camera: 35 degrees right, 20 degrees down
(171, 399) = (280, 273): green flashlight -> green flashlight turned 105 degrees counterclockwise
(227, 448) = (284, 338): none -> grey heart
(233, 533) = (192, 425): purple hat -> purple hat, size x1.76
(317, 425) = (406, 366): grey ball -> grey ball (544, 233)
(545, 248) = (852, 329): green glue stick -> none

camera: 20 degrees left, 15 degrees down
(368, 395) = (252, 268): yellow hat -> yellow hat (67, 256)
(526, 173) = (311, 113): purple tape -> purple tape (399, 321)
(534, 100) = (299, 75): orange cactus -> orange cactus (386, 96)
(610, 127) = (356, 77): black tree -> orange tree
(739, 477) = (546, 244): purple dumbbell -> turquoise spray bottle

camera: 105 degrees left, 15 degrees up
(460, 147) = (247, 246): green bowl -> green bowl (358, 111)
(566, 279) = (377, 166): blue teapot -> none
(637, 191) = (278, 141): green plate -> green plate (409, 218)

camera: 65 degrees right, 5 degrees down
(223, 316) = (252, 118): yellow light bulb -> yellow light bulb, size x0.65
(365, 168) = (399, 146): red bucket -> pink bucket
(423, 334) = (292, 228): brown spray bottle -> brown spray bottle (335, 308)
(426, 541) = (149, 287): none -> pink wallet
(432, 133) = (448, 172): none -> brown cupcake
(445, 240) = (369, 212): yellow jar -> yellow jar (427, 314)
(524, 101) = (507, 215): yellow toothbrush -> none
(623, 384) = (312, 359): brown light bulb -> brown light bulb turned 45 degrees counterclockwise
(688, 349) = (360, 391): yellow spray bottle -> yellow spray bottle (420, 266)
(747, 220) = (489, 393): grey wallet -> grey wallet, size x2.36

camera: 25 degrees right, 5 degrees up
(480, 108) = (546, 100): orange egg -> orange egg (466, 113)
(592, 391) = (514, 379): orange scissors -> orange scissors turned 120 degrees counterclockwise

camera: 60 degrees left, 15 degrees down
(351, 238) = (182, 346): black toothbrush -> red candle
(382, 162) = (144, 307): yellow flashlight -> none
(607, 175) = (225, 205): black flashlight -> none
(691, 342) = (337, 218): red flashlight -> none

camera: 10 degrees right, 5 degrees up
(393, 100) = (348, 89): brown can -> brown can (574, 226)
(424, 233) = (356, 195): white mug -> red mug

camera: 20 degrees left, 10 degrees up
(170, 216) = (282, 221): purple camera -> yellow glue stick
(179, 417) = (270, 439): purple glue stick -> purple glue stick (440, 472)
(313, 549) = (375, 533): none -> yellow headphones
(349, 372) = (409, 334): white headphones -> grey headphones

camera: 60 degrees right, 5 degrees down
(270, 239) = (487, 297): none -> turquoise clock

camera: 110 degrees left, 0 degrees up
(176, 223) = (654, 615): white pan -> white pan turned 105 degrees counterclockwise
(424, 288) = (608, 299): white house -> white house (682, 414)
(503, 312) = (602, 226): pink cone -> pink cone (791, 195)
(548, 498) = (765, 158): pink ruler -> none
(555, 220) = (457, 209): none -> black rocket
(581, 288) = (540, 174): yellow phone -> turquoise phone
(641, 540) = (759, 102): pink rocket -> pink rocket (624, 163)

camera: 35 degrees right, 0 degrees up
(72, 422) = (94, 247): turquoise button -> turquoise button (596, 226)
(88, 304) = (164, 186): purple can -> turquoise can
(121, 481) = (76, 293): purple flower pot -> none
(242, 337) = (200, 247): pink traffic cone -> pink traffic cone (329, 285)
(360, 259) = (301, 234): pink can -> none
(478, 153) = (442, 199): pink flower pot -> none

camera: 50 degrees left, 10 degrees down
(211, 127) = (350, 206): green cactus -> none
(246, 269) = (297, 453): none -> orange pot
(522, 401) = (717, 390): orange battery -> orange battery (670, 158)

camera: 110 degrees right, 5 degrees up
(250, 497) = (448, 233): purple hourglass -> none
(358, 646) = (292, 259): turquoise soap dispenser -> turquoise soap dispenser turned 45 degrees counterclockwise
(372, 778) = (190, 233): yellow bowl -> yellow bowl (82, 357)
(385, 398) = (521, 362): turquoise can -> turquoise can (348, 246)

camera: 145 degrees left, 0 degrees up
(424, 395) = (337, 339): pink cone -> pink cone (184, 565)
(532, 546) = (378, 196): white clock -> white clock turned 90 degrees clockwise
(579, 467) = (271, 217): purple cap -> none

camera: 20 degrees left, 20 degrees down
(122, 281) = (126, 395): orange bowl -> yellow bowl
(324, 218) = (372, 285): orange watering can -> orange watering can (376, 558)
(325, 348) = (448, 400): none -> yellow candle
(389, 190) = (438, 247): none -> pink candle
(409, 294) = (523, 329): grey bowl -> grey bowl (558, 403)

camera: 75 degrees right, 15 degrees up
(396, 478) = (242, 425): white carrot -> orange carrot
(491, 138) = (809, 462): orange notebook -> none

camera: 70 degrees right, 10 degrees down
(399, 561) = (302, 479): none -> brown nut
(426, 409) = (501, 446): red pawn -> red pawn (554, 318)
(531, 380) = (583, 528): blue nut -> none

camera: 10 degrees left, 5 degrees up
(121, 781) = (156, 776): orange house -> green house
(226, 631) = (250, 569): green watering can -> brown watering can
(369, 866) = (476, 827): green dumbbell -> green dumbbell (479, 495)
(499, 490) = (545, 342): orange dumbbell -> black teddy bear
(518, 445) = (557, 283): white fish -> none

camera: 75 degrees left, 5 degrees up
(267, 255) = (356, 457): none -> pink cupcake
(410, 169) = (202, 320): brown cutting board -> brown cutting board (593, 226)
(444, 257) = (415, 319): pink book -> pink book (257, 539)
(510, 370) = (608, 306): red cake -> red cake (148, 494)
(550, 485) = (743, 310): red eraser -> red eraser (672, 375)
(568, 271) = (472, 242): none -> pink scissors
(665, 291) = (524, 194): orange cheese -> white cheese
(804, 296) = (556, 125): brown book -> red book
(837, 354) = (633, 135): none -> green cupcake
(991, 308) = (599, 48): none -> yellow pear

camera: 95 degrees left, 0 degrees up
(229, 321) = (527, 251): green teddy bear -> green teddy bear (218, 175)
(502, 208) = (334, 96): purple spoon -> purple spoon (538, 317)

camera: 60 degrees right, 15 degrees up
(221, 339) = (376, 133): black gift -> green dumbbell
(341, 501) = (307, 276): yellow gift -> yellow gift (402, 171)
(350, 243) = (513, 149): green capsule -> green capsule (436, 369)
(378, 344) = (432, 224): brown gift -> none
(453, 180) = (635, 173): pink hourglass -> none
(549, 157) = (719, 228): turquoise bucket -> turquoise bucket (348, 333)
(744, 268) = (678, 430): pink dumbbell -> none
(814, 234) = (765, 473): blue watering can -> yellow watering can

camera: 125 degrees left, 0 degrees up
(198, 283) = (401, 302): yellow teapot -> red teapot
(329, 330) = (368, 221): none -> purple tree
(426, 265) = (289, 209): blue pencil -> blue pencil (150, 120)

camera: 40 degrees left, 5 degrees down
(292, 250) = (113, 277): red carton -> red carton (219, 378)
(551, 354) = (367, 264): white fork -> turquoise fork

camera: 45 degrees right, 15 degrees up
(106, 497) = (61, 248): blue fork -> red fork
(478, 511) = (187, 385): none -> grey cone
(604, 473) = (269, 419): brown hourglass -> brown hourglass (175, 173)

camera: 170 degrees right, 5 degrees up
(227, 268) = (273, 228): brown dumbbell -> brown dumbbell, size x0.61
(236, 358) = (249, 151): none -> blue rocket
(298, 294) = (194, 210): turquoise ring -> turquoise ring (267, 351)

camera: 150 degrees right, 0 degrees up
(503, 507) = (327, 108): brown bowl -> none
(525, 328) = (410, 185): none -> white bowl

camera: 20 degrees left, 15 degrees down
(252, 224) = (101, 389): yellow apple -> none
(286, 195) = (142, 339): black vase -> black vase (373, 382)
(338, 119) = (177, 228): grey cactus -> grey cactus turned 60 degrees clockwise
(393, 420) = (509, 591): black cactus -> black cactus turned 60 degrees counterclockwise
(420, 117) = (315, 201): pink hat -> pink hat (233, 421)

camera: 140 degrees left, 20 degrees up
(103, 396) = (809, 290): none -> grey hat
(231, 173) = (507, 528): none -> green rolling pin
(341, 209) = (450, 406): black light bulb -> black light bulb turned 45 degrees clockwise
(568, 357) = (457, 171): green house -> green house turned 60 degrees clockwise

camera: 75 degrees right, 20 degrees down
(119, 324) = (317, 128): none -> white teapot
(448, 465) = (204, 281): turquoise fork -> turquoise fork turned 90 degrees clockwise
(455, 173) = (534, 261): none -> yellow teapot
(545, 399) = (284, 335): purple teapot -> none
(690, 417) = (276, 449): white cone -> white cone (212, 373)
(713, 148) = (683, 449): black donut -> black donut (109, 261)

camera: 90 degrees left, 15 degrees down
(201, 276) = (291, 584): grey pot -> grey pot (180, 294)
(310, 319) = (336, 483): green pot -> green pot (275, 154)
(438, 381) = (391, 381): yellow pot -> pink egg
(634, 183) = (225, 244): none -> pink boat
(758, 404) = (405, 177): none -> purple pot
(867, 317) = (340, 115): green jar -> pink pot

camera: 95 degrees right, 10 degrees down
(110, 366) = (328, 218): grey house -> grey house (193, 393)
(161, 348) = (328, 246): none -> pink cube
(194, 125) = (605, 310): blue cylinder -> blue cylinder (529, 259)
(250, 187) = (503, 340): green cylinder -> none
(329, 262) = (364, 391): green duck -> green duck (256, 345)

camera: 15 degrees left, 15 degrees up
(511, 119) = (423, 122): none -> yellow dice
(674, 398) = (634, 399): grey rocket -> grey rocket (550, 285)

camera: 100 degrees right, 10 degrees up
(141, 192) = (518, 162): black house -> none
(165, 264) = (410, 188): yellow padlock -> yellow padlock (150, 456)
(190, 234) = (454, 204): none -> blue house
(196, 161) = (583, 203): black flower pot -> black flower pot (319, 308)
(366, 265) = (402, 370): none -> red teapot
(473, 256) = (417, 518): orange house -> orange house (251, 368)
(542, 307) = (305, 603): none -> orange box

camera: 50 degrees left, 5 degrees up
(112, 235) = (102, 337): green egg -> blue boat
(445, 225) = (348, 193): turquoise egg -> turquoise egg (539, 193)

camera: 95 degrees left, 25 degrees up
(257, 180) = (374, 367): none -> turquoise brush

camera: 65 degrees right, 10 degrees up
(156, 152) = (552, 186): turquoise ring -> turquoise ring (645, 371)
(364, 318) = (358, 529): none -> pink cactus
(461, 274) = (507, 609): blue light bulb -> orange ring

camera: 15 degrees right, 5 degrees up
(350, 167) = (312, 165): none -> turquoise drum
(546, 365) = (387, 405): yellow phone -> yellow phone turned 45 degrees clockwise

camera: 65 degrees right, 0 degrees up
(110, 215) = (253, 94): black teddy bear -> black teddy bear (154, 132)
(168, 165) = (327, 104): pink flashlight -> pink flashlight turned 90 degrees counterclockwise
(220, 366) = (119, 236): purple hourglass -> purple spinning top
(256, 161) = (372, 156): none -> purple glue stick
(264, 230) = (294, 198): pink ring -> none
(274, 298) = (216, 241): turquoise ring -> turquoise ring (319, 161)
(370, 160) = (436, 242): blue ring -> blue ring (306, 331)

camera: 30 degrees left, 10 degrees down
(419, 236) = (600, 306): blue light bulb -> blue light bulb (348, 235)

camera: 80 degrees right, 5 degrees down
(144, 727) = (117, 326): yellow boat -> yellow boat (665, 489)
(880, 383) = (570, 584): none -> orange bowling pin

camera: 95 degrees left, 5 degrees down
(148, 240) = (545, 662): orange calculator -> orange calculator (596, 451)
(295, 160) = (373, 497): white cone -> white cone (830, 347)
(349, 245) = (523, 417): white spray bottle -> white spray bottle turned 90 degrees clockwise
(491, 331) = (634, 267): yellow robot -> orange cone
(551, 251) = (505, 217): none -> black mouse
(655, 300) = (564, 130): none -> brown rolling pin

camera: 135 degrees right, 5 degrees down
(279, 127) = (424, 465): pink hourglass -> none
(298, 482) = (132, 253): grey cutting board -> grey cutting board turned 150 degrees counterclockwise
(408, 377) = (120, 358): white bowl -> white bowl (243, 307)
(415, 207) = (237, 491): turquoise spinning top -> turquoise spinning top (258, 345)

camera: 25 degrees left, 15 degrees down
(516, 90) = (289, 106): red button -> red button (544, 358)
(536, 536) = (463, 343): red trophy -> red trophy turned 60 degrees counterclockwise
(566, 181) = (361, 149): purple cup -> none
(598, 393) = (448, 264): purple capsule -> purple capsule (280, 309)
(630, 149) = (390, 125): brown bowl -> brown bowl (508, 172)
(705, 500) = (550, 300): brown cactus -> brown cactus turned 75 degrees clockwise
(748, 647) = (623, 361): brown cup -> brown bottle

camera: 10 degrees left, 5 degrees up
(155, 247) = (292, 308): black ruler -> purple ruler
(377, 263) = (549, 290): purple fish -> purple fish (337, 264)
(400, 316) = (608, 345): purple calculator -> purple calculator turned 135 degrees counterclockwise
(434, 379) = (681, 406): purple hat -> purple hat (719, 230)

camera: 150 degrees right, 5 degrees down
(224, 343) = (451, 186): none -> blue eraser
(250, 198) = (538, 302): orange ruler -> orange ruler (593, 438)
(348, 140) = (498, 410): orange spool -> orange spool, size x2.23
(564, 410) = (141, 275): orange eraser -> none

□ □ □ □ □ □ □

Each line in the listing above that contains "teddy" should be copied.

(499, 490) = (545, 342): orange dumbbell -> black teddy bear
(229, 321) = (527, 251): green teddy bear -> green teddy bear (218, 175)
(110, 215) = (253, 94): black teddy bear -> black teddy bear (154, 132)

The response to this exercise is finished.